## Dataset content
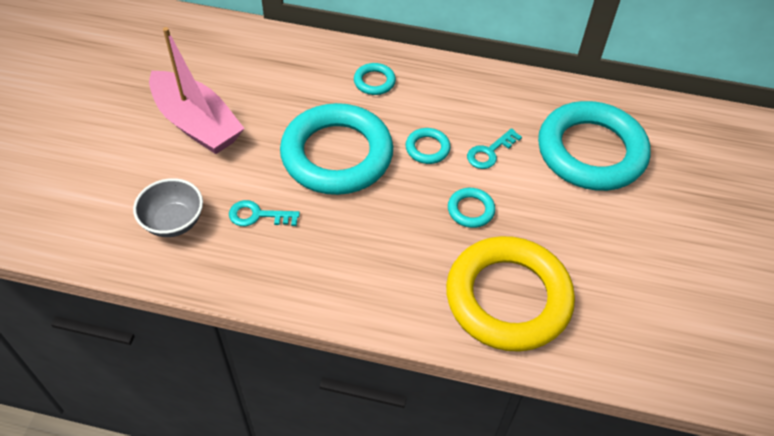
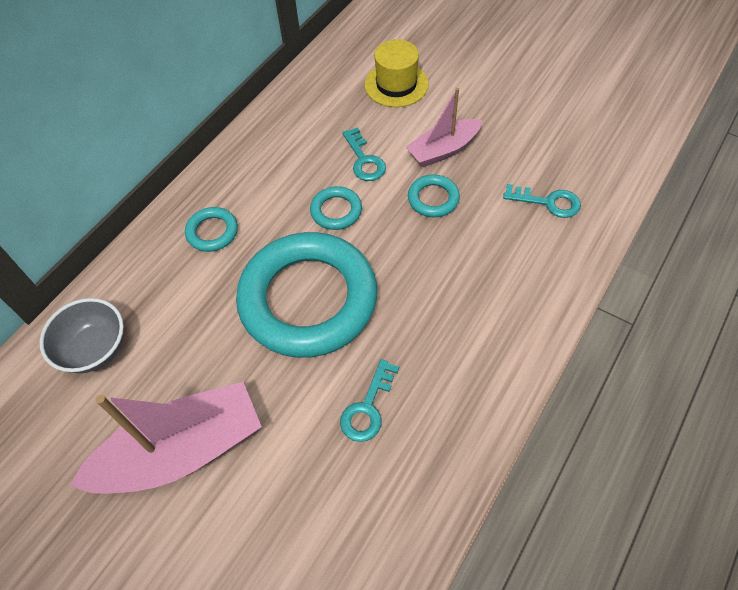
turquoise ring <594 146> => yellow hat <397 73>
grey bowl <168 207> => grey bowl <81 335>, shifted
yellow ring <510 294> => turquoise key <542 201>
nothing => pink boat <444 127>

## Exercise
Count the lines above that contain the word "yellow", and give only that number.

## Exercise response
2